* _Required task_: Substitute "black arrow" for every occurrence of "brown arrow" in the listing below and write out all of its lines again, with everything else unchanged. Leave out the picture lines.

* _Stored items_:
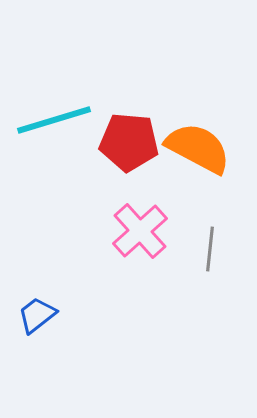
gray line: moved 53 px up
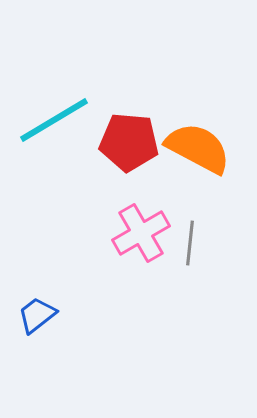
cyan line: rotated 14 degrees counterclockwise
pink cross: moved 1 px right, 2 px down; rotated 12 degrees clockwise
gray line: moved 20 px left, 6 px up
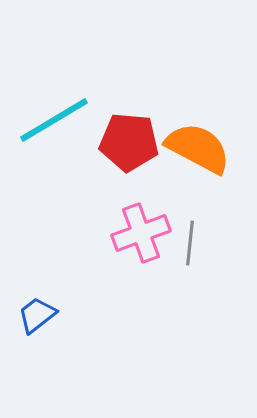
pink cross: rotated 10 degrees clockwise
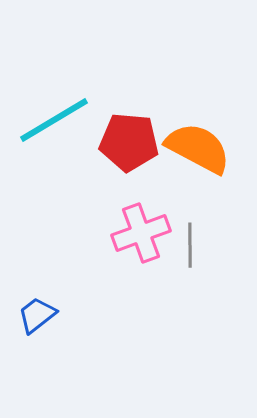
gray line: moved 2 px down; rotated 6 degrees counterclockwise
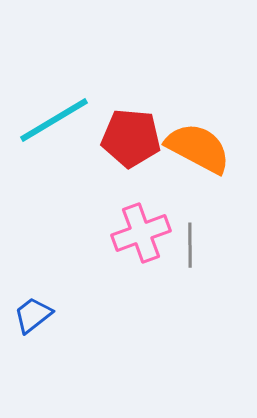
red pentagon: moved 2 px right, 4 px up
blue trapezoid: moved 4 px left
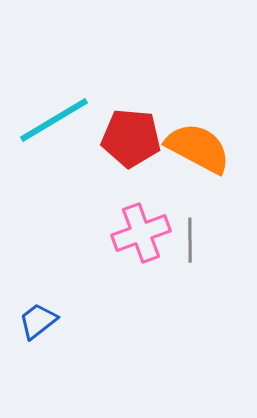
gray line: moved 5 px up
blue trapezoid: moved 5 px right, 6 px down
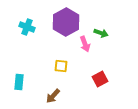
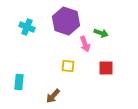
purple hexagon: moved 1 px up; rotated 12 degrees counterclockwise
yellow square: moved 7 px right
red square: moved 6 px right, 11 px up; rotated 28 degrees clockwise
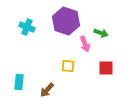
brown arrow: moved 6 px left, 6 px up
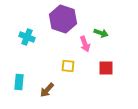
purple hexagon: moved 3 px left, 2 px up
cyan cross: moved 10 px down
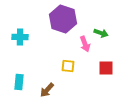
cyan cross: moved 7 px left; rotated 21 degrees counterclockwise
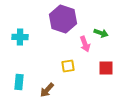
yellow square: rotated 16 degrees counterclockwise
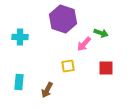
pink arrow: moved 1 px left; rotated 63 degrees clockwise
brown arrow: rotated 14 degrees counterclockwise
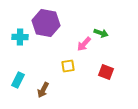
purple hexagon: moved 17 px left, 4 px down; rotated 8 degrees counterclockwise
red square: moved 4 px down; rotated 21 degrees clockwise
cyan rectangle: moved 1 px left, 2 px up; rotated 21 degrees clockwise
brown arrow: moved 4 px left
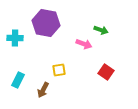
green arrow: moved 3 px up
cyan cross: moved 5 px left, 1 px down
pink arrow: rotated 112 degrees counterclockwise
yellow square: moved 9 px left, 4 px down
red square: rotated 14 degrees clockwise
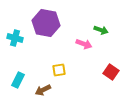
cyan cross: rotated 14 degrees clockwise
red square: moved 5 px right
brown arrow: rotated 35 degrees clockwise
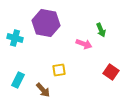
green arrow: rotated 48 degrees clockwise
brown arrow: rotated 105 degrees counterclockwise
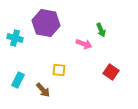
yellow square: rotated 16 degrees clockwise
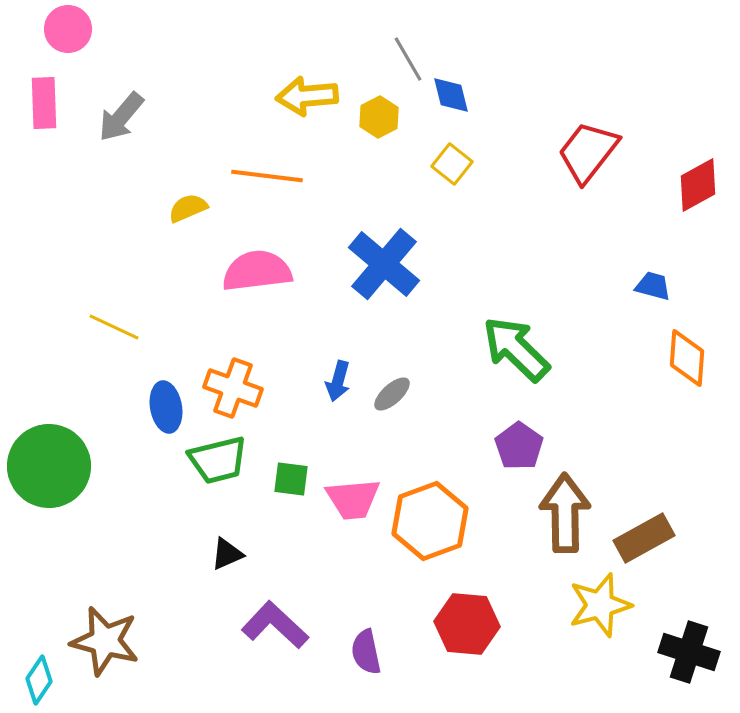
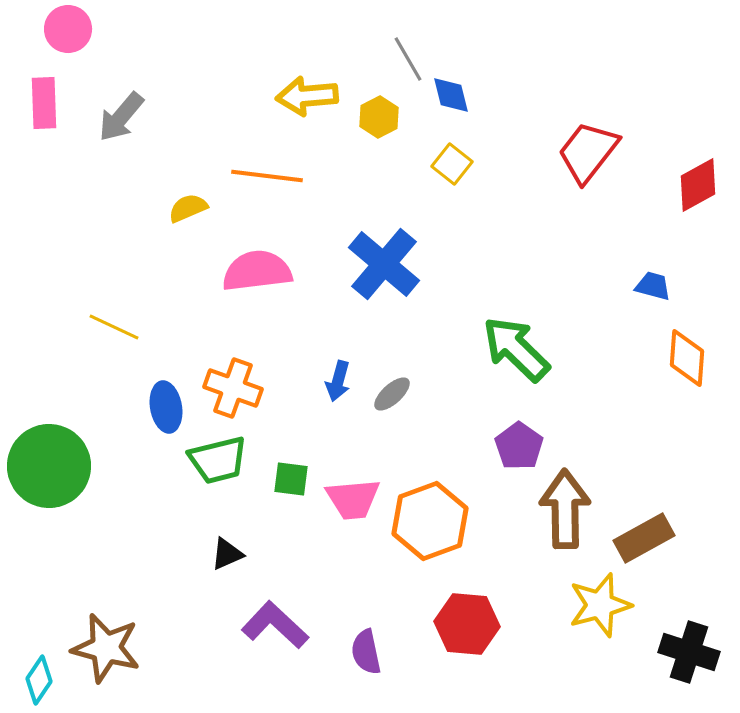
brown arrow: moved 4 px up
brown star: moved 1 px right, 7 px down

* _Exercise solution_:
gray line: moved 53 px up
cyan line: rotated 14 degrees counterclockwise
pink cross: moved 1 px right, 2 px down; rotated 12 degrees clockwise
gray line: moved 20 px left, 6 px up
pink cross: rotated 10 degrees clockwise
gray line: moved 2 px down; rotated 6 degrees counterclockwise
red pentagon: moved 2 px right, 4 px up
blue trapezoid: moved 4 px left
gray line: moved 5 px up
blue trapezoid: moved 5 px right, 6 px down
purple hexagon: moved 1 px up; rotated 12 degrees counterclockwise
yellow square: moved 7 px right
red square: moved 6 px right, 11 px up; rotated 28 degrees clockwise
black arrow: moved 6 px left, 6 px up
purple hexagon: moved 3 px left, 2 px up
cyan cross: moved 10 px down
cyan cross: moved 7 px left; rotated 21 degrees counterclockwise
yellow square: rotated 16 degrees counterclockwise
pink arrow: moved 1 px left; rotated 63 degrees clockwise
black arrow: rotated 14 degrees counterclockwise
purple hexagon: moved 17 px left, 4 px down; rotated 8 degrees counterclockwise
red square: moved 4 px down; rotated 21 degrees clockwise
cyan rectangle: moved 1 px left, 2 px up; rotated 21 degrees clockwise
black arrow: moved 4 px left
green arrow: moved 3 px up
cyan cross: moved 5 px left, 1 px down
pink arrow: rotated 112 degrees counterclockwise
yellow square: moved 9 px left, 4 px down
red square: rotated 14 degrees clockwise
cyan cross: rotated 14 degrees clockwise
red square: moved 5 px right
black arrow: rotated 35 degrees clockwise
green arrow: rotated 48 degrees clockwise
black arrow: rotated 105 degrees counterclockwise
yellow square: rotated 16 degrees clockwise
black arrow: moved 4 px up
brown star: moved 1 px right, 7 px down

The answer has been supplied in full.